| Source information |
********************
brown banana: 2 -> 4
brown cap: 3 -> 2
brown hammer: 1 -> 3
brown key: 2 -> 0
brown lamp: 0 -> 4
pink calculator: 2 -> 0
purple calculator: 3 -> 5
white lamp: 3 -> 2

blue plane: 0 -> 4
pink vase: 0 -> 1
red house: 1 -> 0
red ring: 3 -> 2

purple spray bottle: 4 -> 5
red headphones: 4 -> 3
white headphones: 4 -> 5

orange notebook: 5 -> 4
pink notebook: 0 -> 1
********************
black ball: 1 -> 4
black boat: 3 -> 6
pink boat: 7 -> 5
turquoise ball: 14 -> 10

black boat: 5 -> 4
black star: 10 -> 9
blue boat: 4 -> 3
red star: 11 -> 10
********************
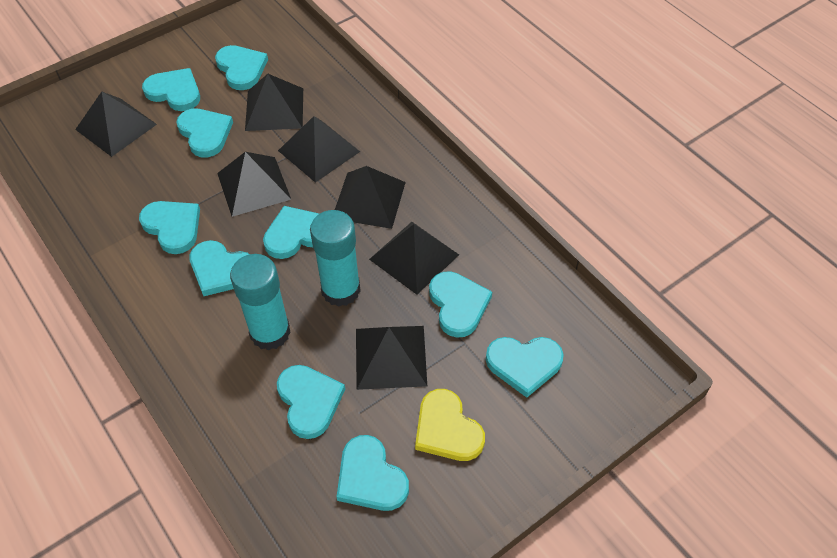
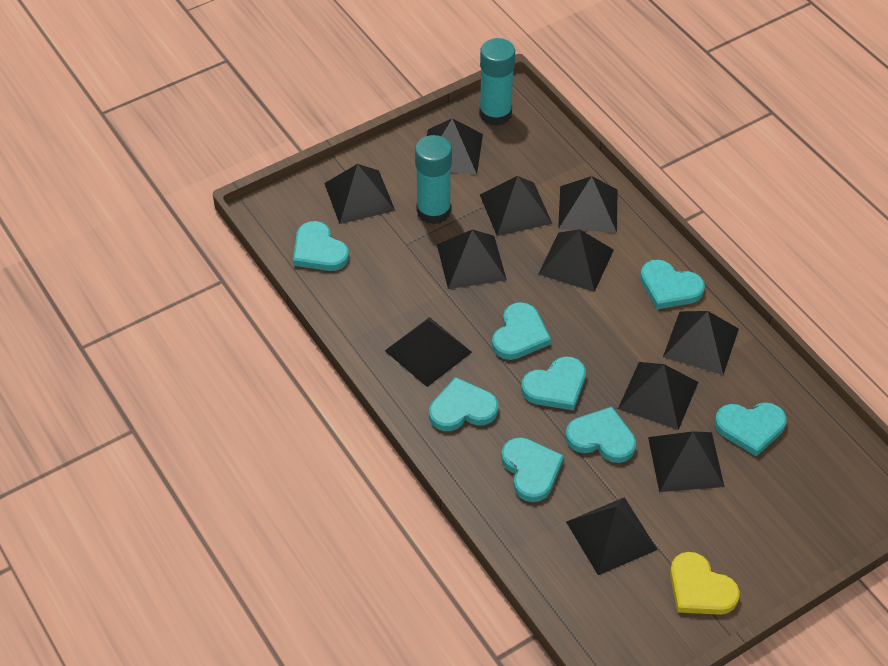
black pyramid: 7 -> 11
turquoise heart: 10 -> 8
********************
Read through the entries above and copy each line that has the string "purple" in it.

| Answer for the task |
purple calculator: 3 -> 5
purple spray bottle: 4 -> 5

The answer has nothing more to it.